# TASK STATEMENT
Starting at the line that contains "yellow 2x2 round" in the listing below, write out every line word for word until you have written the line that contains "yellow 1x2 slope [230,54,283,156]".

# EXTRACTED INFORMATION
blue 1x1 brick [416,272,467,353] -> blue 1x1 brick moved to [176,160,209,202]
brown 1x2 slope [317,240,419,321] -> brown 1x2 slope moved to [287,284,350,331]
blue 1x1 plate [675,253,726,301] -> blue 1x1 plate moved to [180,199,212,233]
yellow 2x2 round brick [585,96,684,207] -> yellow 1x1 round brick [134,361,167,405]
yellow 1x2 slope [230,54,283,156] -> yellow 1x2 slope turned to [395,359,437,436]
--
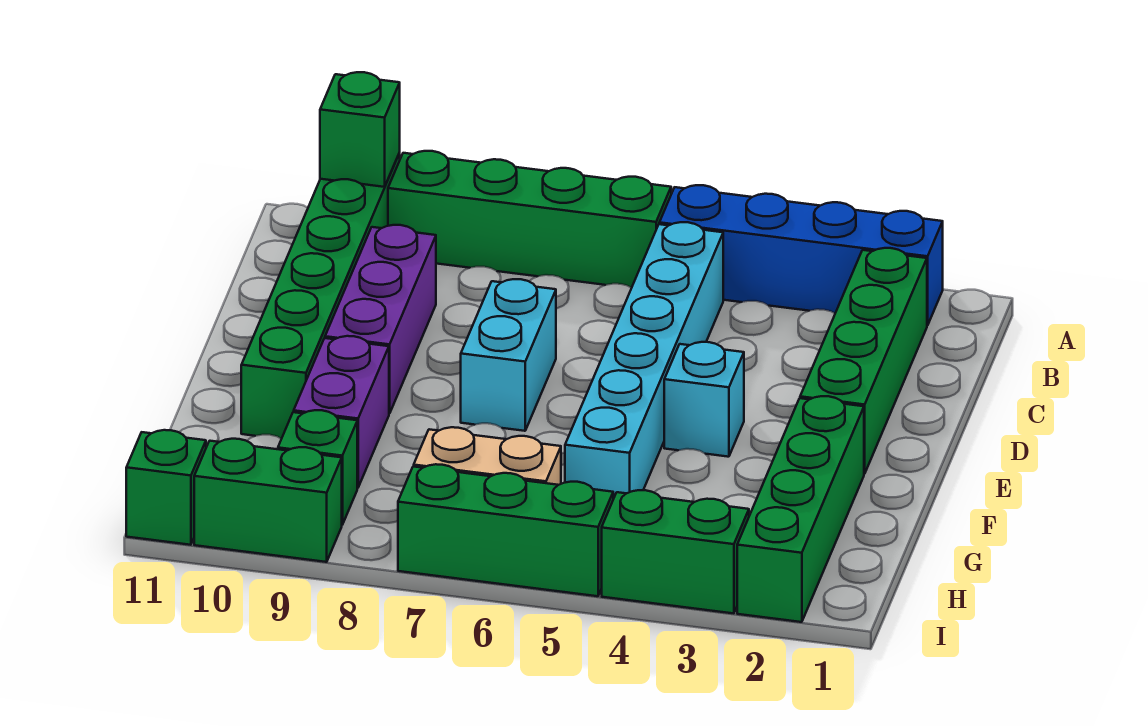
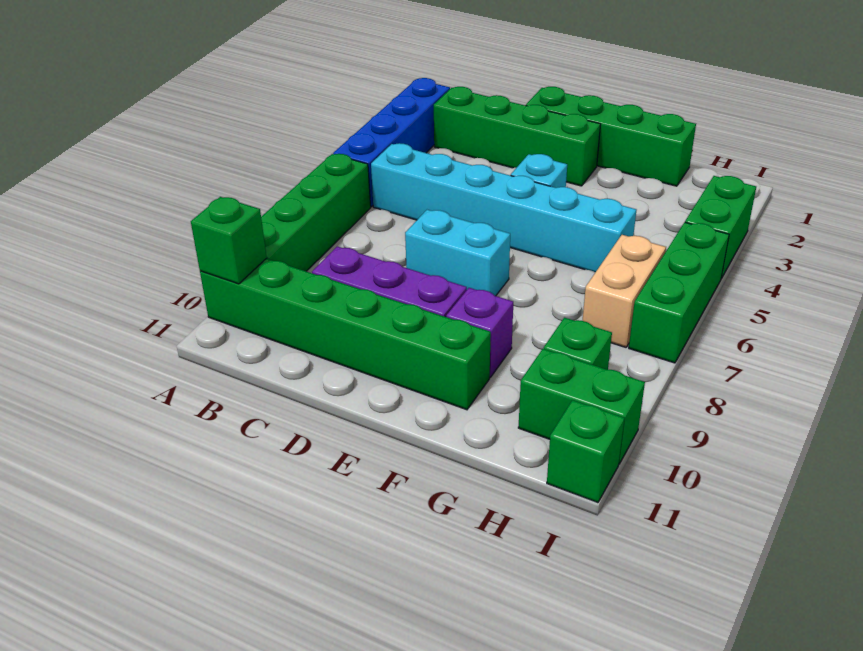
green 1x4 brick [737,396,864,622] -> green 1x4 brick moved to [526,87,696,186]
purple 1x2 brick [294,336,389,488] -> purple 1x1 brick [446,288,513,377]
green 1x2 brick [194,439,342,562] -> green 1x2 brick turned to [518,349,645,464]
---
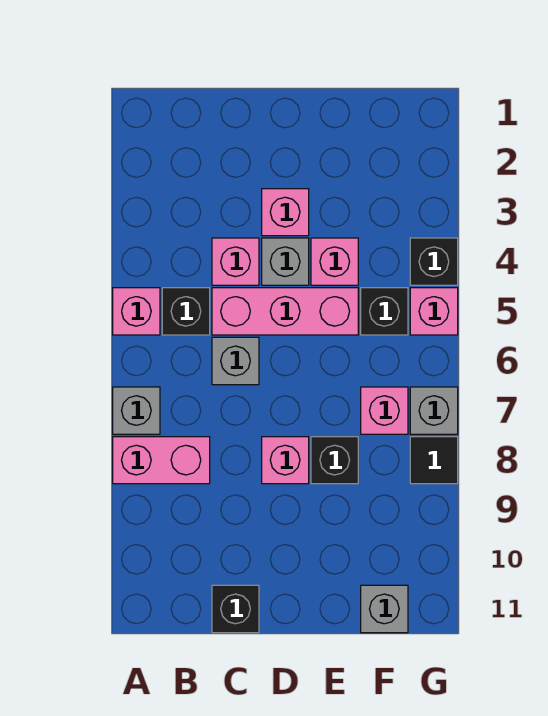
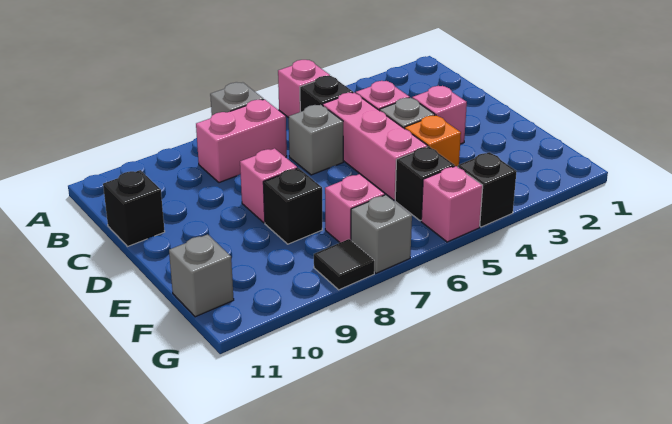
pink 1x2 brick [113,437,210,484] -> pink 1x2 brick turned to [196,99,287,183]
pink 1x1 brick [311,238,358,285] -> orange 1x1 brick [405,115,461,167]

# EXERCISE RESPONSE
yellow 2x2 round brick [585,96,684,207] -> yellow 1x1 round brick [134,361,167,405]
yellow 1x2 slope [230,54,283,156] -> yellow 1x2 slope turned to [395,359,437,436]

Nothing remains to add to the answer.